Try it -
Look through the material below. Copy each line that contains the string "grey".

Data for this task -
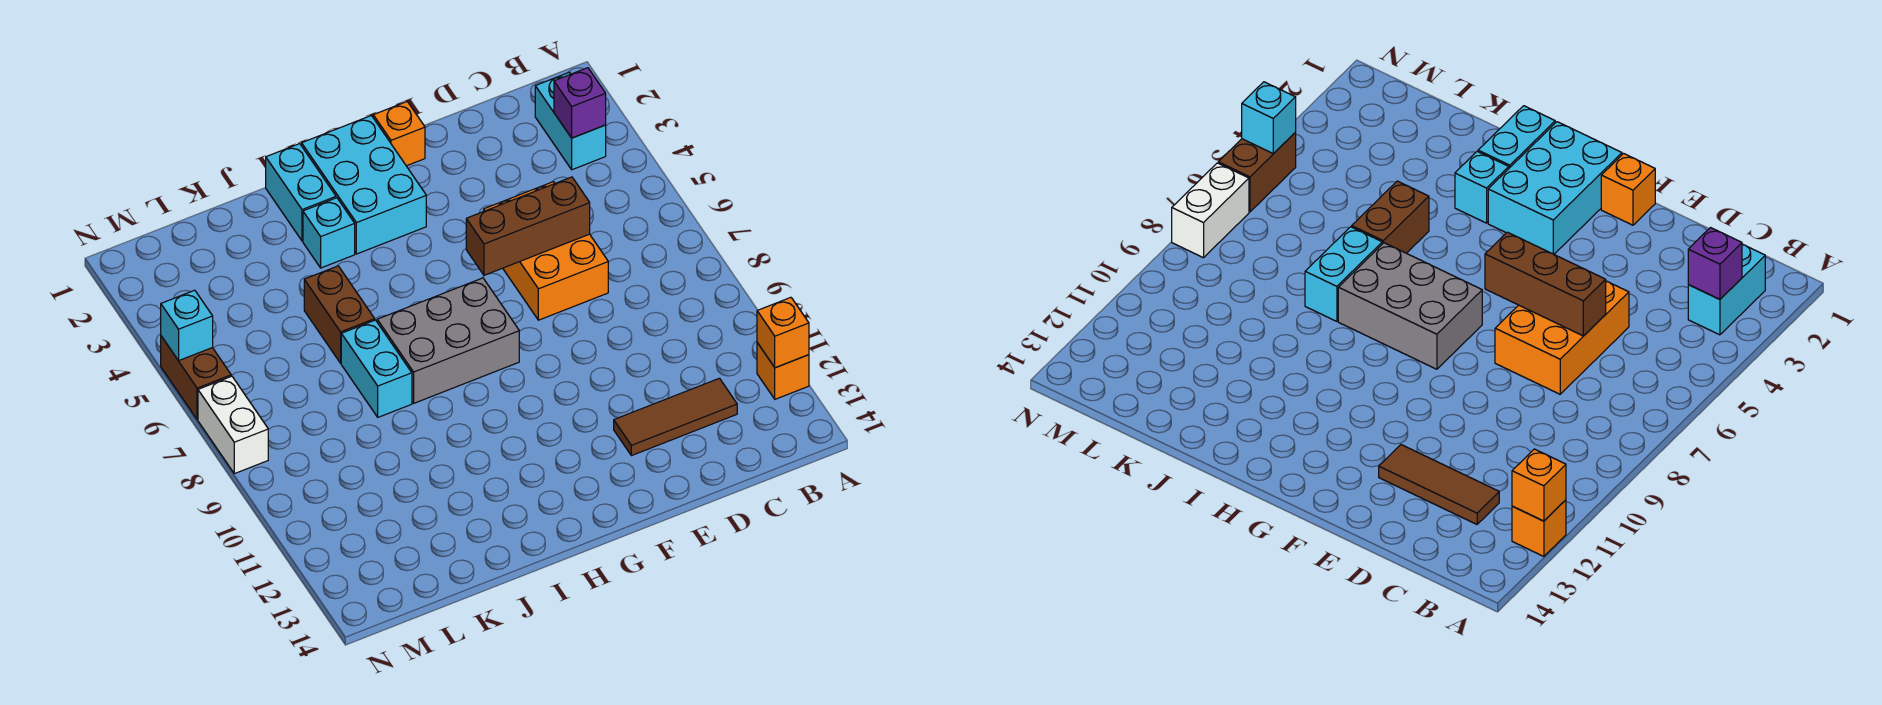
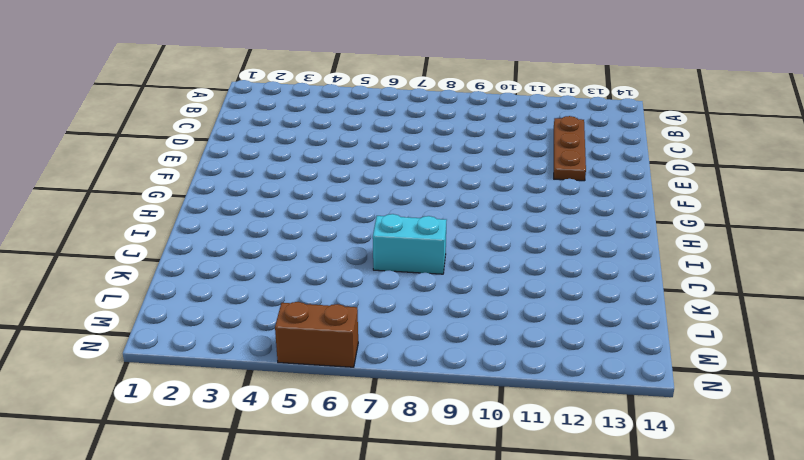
brown plate C12:E12 level 1 -> brown tile C12:E12 level 1
none -> orange brick A12 level 1
none -> cyan brick B2:B3 level 1
none -> orange brick D5:E7 level 1

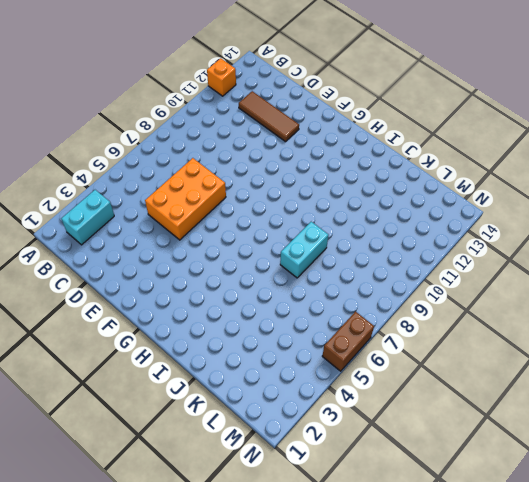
none -> orange brick F1 level 1
none -> cyan brick G1:H3 level 1
none -> grey brick G7:I8 level 1

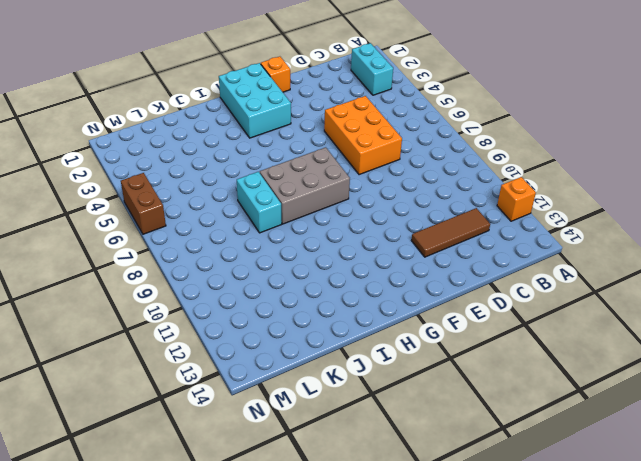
none -> cyan brick I1:I2 level 1
none -> cyan brick I3 level 1
none -> brown brick J5:J6 level 1

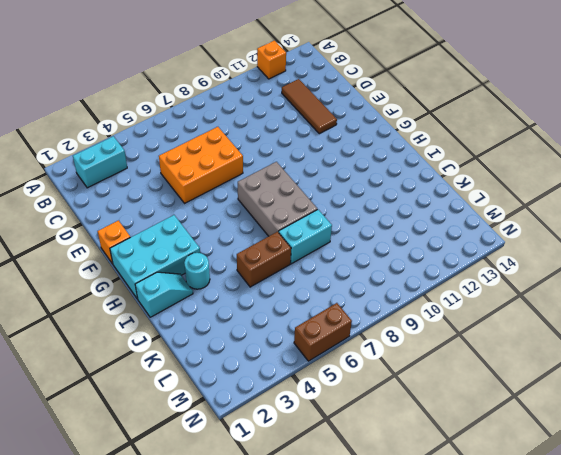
cyan slope I1:I2 level 1 top 1 -> cyan brick I1:I2 level 1
cyan round brick I3 level 1 -> cyan brick I3 level 1
none -> white brick N7:N8 level 1
none -> orange brick A12 level 2
none -> purple brick B3 level 2

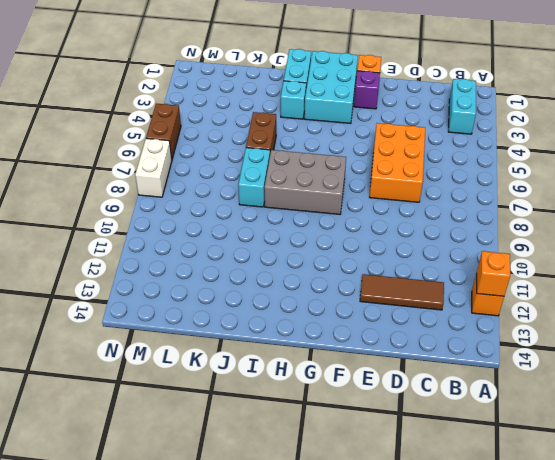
purple brick F2 level 1 -> purple brick B3 level 2
none -> brown brick D6:F6 level 2
none -> cyan brick N5 level 2

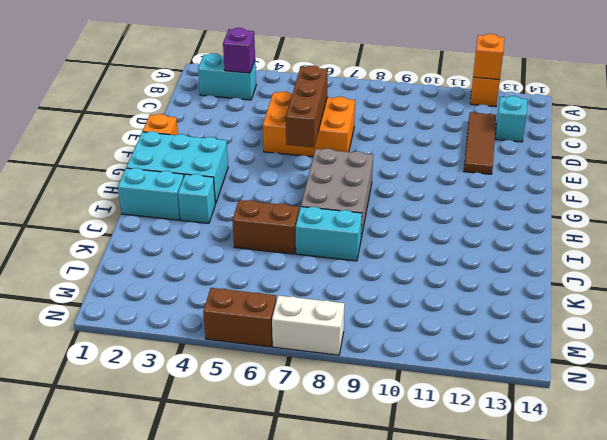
cyan brick C13 level 1 -> cyan brick N5 level 2

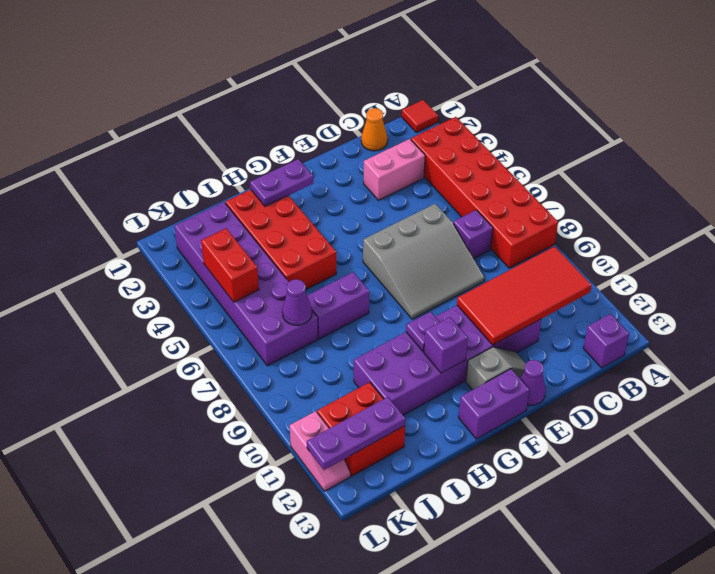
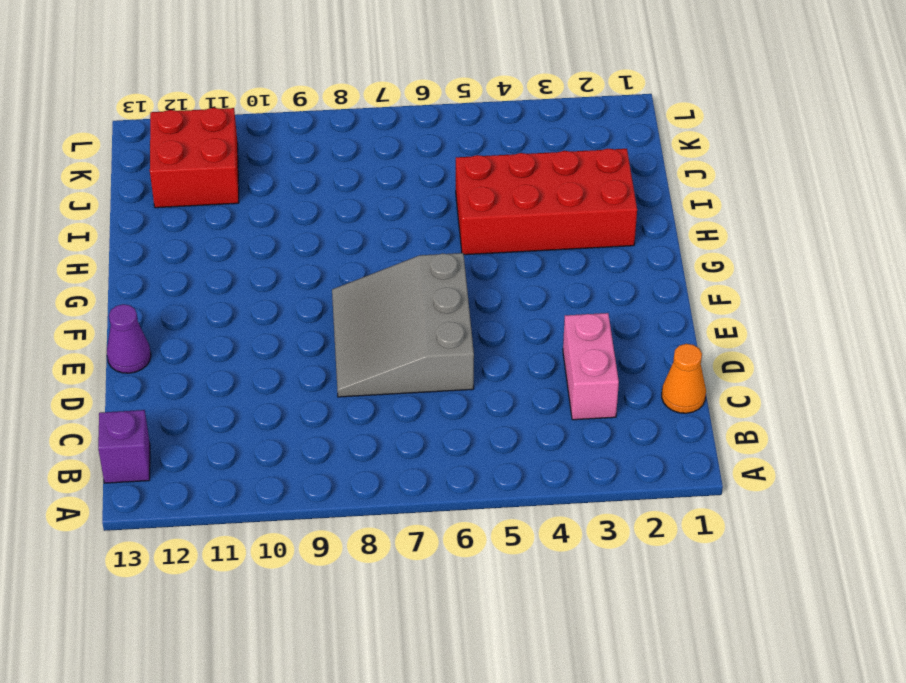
none -> red tile A1 level 1
none -> red brick A3:B8 level 1
none -> purple brick C7 level 1

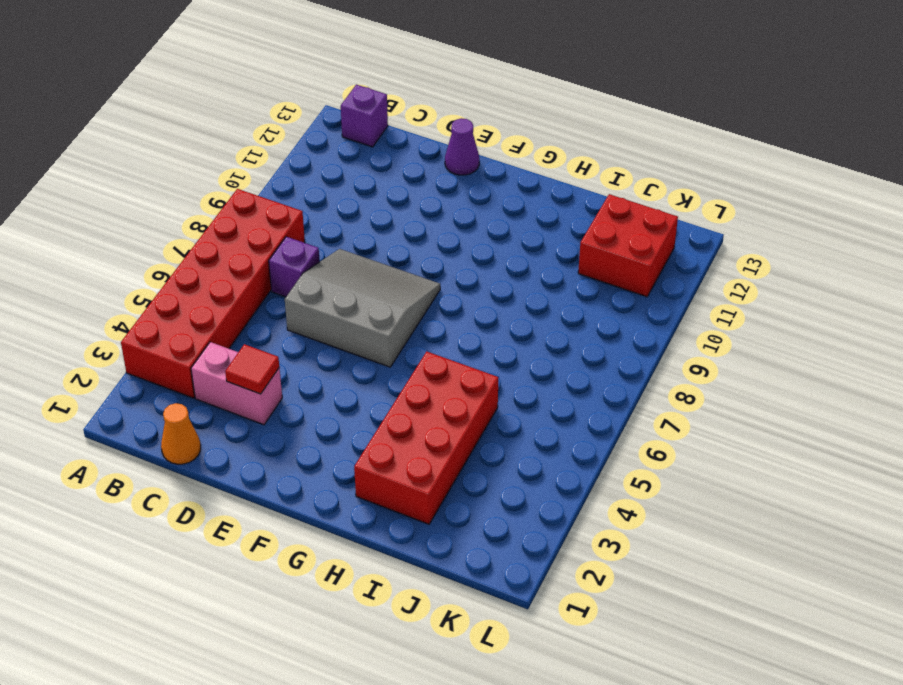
red tile D3 level 2 -> red tile A1 level 1
none -> purple brick D10:I11 level 1
none -> grey slope E12:F12 level 1 top F
none -> purple brick F13:G13 level 1

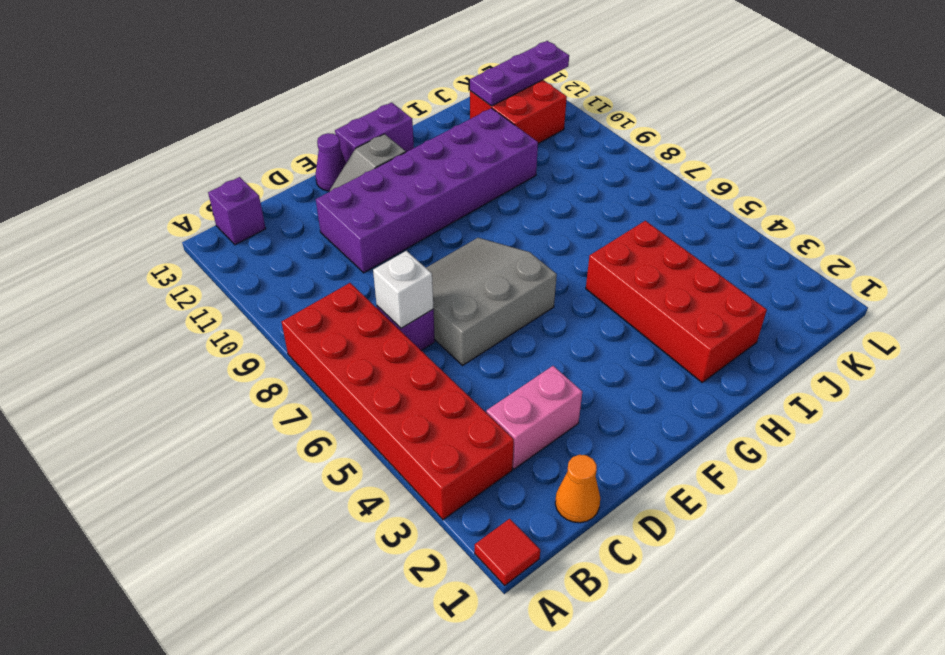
white brick C7 level 2 -> none
none -> purple brick H7:I7 level 1
none -> purple brick J2:K7 level 1
none -> pink slope L11:L12 level 1 top 11

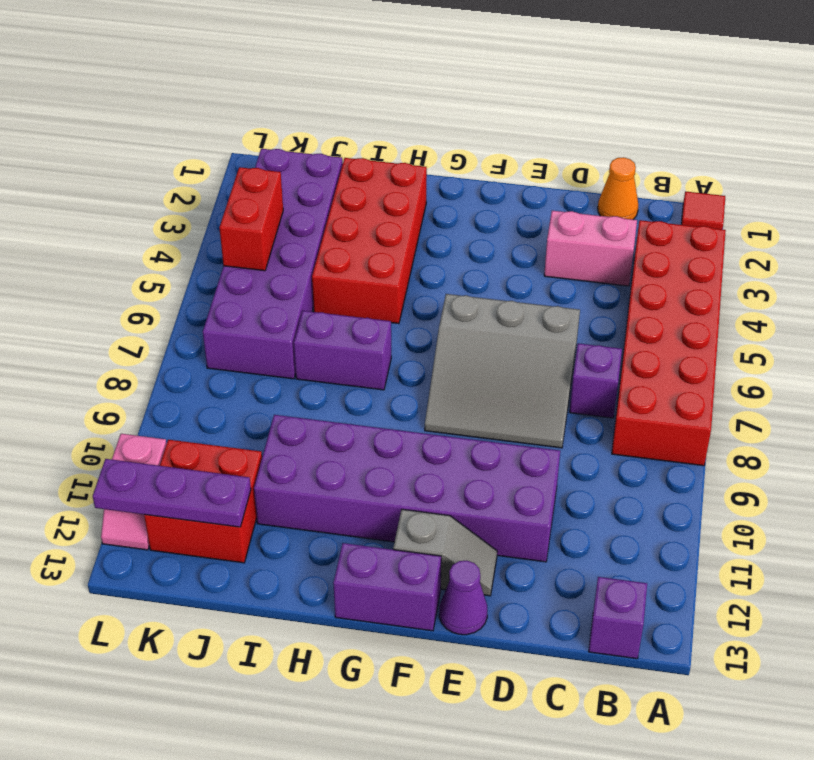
none -> red tile B10:E11 level 2
none -> purple plate G2:H2 level 2
none -> purple plate G10 level 2

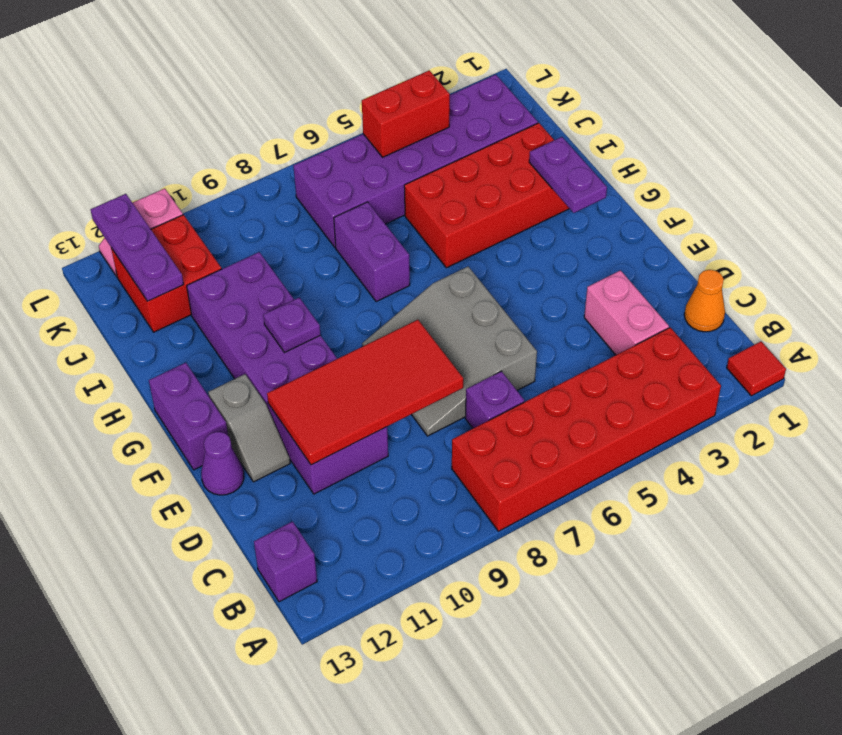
red tile D8:E11 level 2 -> red tile B10:E11 level 2
none -> purple brick G11 level 2
none -> purple cone J7 level 2

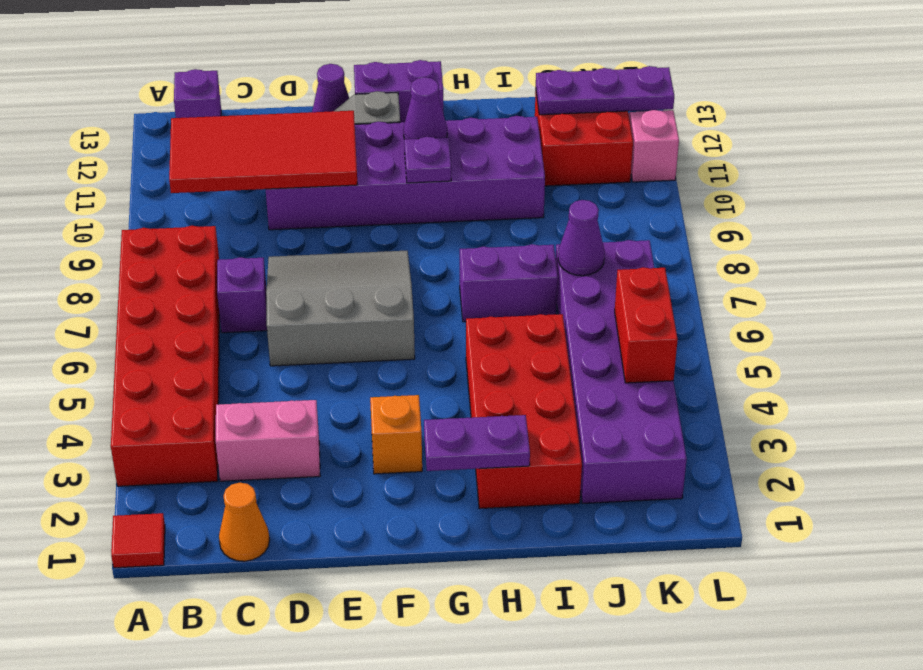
orange brick F3 level 1 -> none
purple cone G11 level 2 -> purple brick G11 level 2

Result -
none -> grey brick G7:I8 level 1
none -> grey slope E12:F12 level 1 top F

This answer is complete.